(Records from a collection)
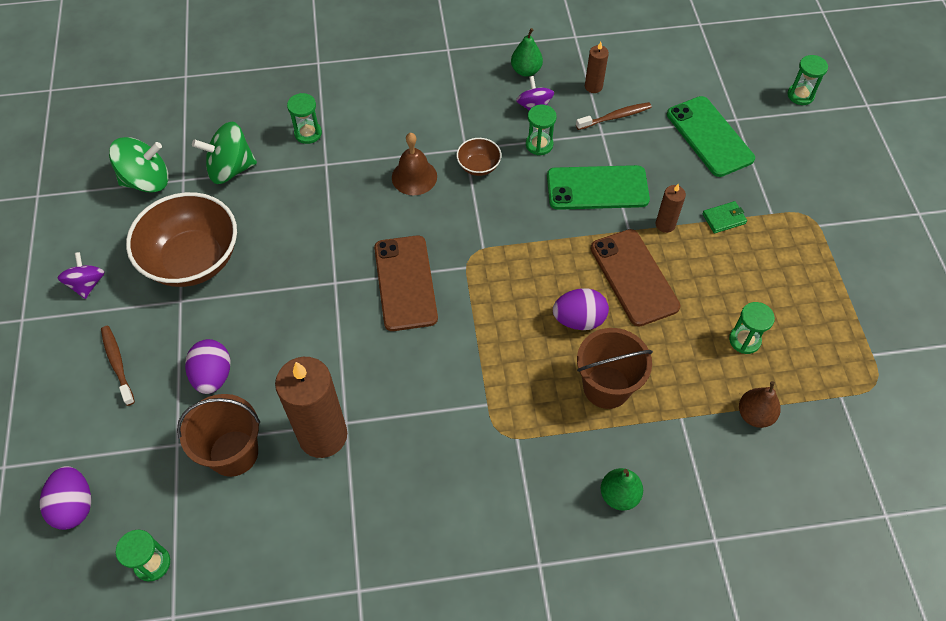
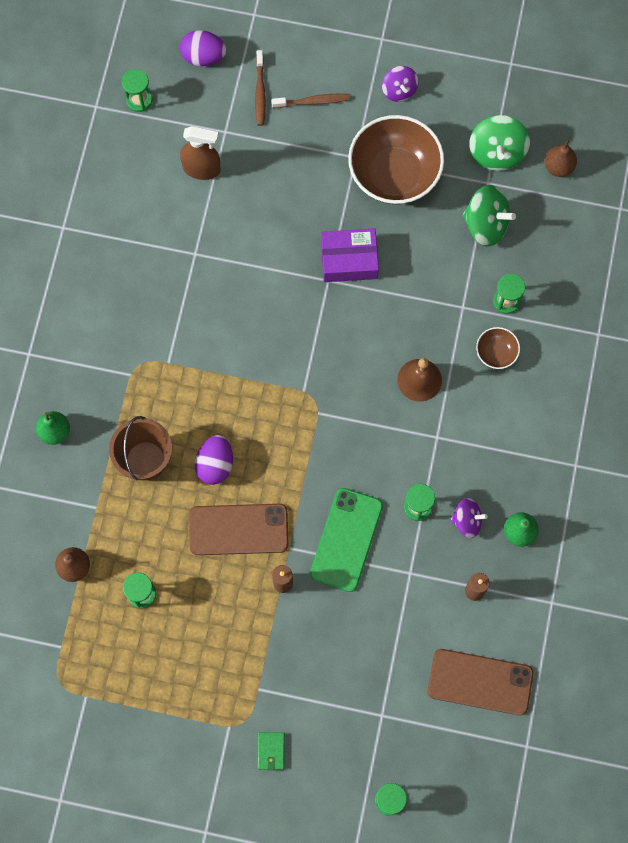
camera: 110 degrees right, 15 degrees up
(87, 284) = (399, 90): purple spinning top -> purple spinning top turned 60 degrees clockwise
(151, 130) = (558, 167): none -> brown pear
(213, 376) = (274, 168): purple egg -> none
(231, 169) = (486, 224): green spinning top -> green spinning top turned 105 degrees clockwise
(233, 453) = (202, 169): brown bucket -> brown spray bottle
(305, 271) = (349, 260): none -> purple box
(323, 435) = (191, 234): brown candle -> none
(405, 283) = (306, 336): brown phone -> brown phone (480, 682)
(478, 166) = (411, 441): brown bowl -> brown bowl (496, 353)
(615, 117) = (427, 594): brown toothbrush -> brown toothbrush (260, 92)
(709, 136) = (369, 676): green phone -> none
(724, 219) = (269, 640): green wallet -> green wallet (271, 751)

▸ **What the task requires**: The result should be a word-for-word restatement of all the data, without images.

▸ **Reply**:
camera: 110 degrees right, 15 degrees up
(87, 284) = (399, 90): purple spinning top -> purple spinning top turned 60 degrees clockwise
(151, 130) = (558, 167): none -> brown pear
(213, 376) = (274, 168): purple egg -> none
(231, 169) = (486, 224): green spinning top -> green spinning top turned 105 degrees clockwise
(233, 453) = (202, 169): brown bucket -> brown spray bottle
(305, 271) = (349, 260): none -> purple box
(323, 435) = (191, 234): brown candle -> none
(405, 283) = (306, 336): brown phone -> brown phone (480, 682)
(478, 166) = (411, 441): brown bowl -> brown bowl (496, 353)
(615, 117) = (427, 594): brown toothbrush -> brown toothbrush (260, 92)
(709, 136) = (369, 676): green phone -> none
(724, 219) = (269, 640): green wallet -> green wallet (271, 751)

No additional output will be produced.